# [Assigned task]
Please tally the lines of the records that contain "none" and send back only the total.

# [Source material]
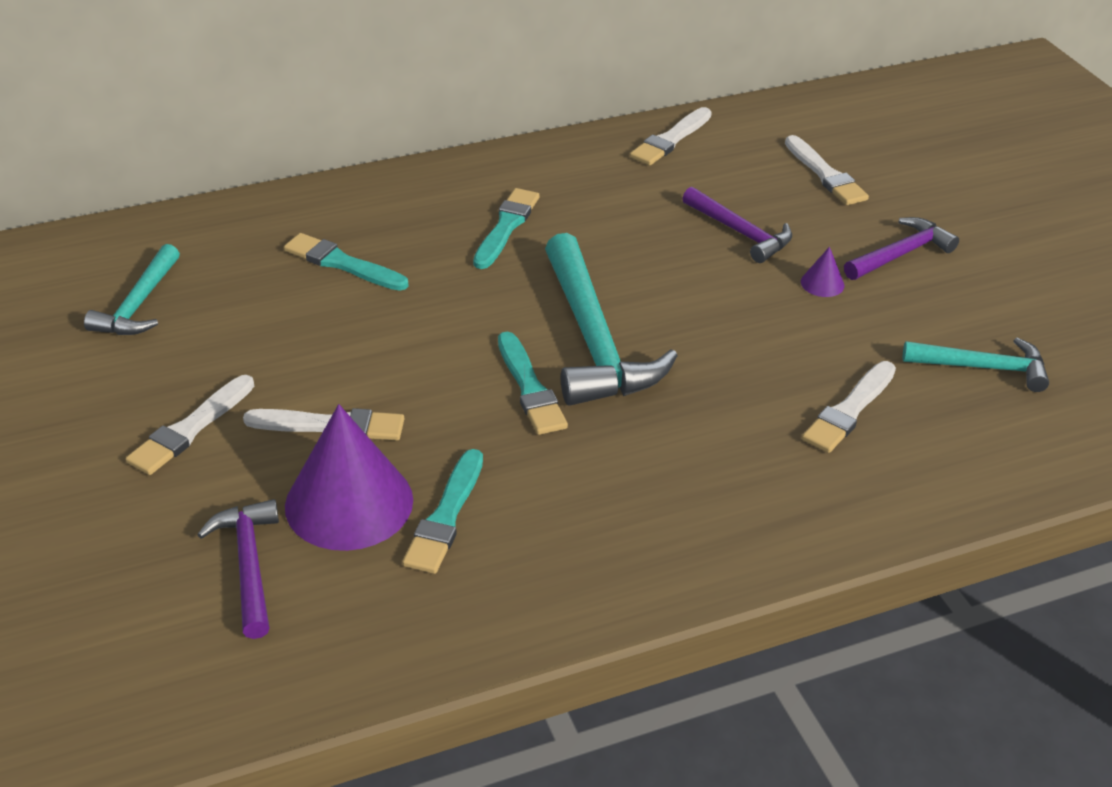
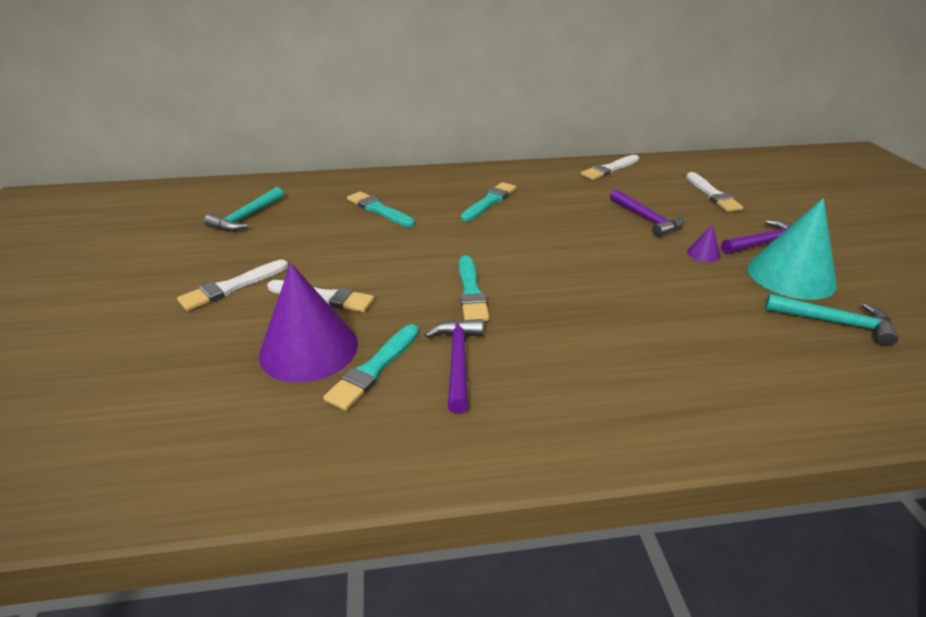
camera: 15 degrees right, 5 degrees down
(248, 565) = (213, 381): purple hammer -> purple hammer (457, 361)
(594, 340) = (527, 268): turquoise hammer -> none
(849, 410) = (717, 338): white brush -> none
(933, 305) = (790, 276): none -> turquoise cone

# [Answer box]
3